[Requirement]
In the records below, repeat exactly the lines between the line holding "replaced,black mudopel,429 183,grey" and the line holding "moved,black mibimele,887 211,,920", inclusive, and drop the pictures.

[Dataset excerpts]
□ □ □ □ □ □ □
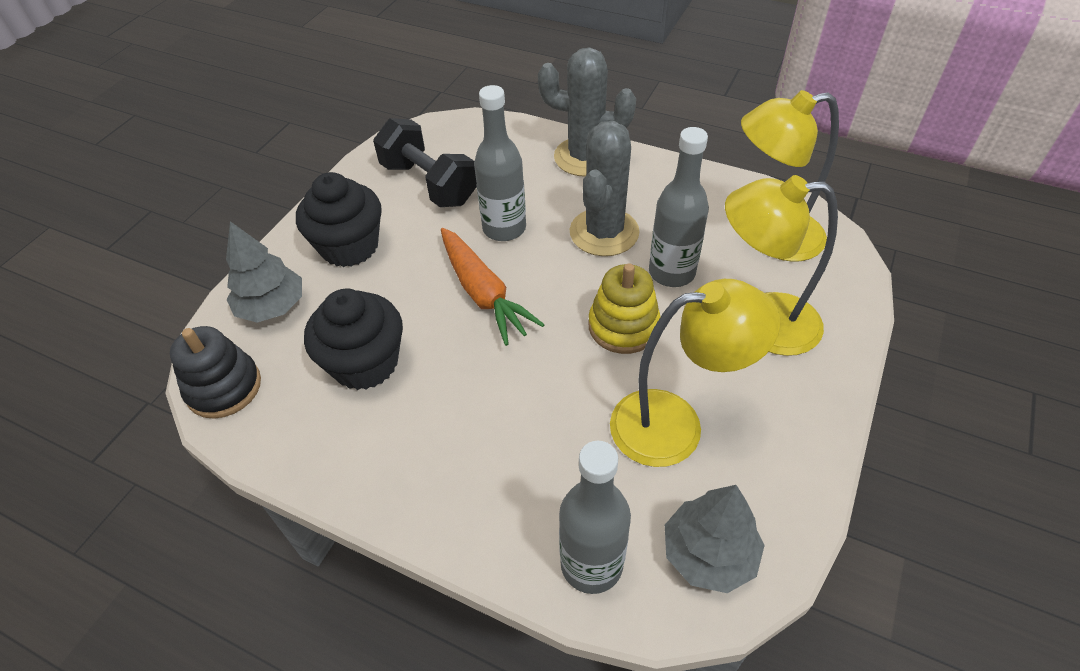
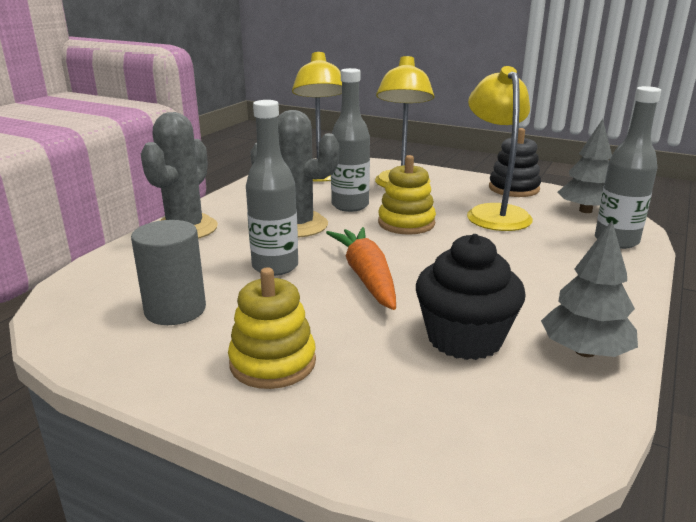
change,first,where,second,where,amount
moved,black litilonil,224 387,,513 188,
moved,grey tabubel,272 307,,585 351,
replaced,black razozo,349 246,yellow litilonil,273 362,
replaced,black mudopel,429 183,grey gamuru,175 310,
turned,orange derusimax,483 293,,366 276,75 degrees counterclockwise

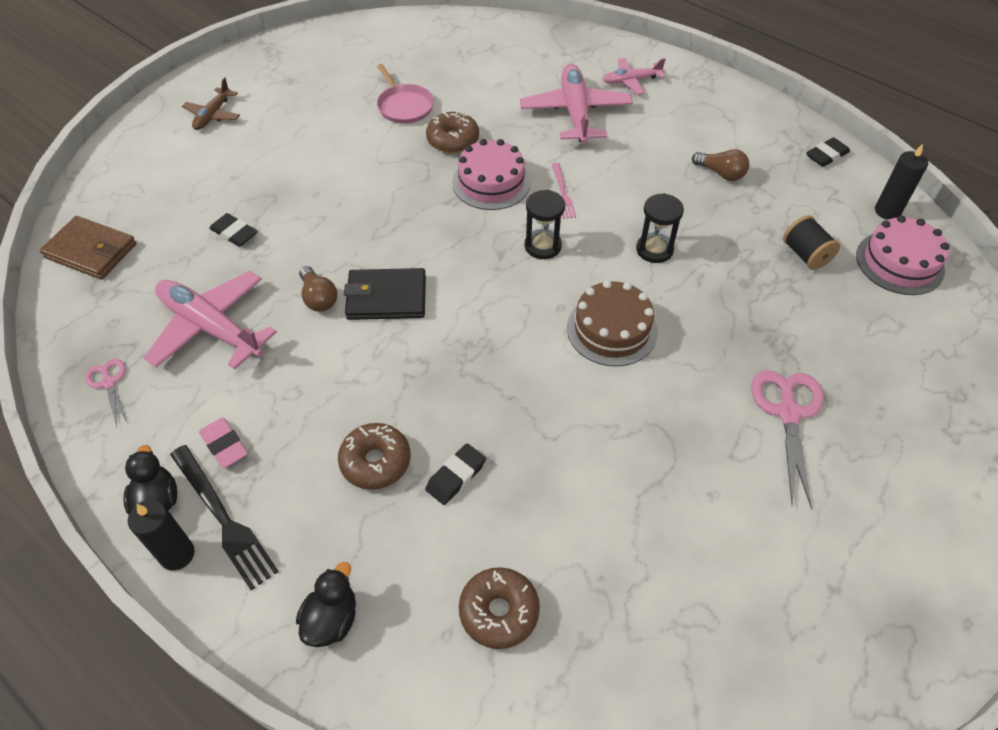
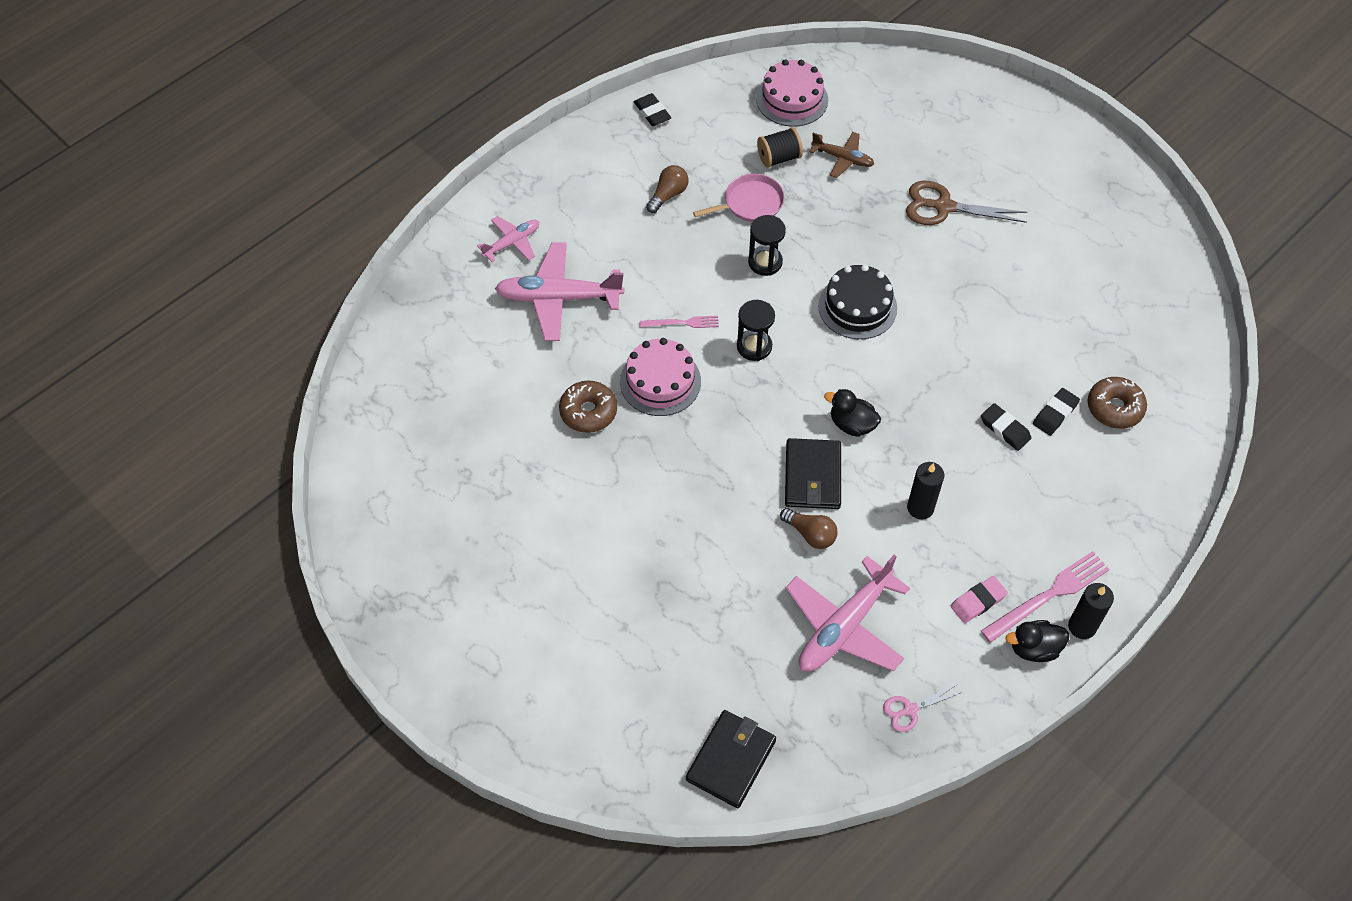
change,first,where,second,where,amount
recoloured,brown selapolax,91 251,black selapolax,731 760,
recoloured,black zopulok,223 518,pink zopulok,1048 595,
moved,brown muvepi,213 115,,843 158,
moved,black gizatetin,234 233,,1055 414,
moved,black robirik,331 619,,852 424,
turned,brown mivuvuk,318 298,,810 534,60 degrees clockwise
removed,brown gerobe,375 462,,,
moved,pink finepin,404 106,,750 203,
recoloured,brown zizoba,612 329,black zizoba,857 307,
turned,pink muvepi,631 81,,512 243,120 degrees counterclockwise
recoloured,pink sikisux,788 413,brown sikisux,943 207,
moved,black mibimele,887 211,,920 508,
□ □ □ □ □ □ □
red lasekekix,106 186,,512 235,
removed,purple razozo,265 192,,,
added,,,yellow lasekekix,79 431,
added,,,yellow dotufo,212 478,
□ □ □ □ □ □ □
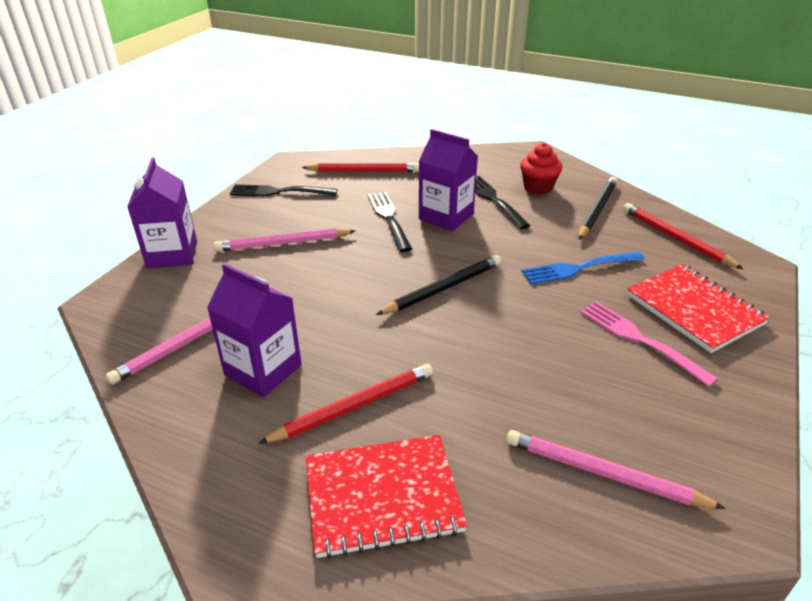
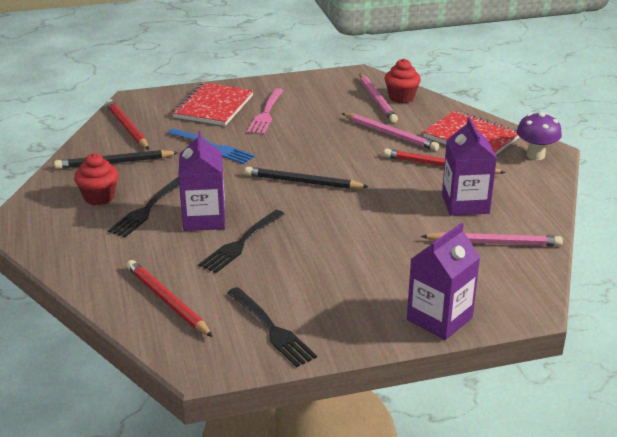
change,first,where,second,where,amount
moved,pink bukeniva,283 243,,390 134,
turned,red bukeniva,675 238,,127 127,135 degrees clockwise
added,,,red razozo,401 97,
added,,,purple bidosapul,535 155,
□ □ □ □ □ □ □
[Solution for this task]
replaced,black mudopel,429 183,grey gamuru,175 310,
turned,orange derusimax,483 293,,366 276,75 degrees counterclockwise

change,first,where,second,where,amount
recoloured,brown selapolax,91 251,black selapolax,731 760,
recoloured,black zopulok,223 518,pink zopulok,1048 595,
moved,brown muvepi,213 115,,843 158,
moved,black gizatetin,234 233,,1055 414,
moved,black robirik,331 619,,852 424,
turned,brown mivuvuk,318 298,,810 534,60 degrees clockwise
removed,brown gerobe,375 462,,,
moved,pink finepin,404 106,,750 203,
recoloured,brown zizoba,612 329,black zizoba,857 307,
turned,pink muvepi,631 81,,512 243,120 degrees counterclockwise
recoloured,pink sikisux,788 413,brown sikisux,943 207,
moved,black mibimele,887 211,,920 508,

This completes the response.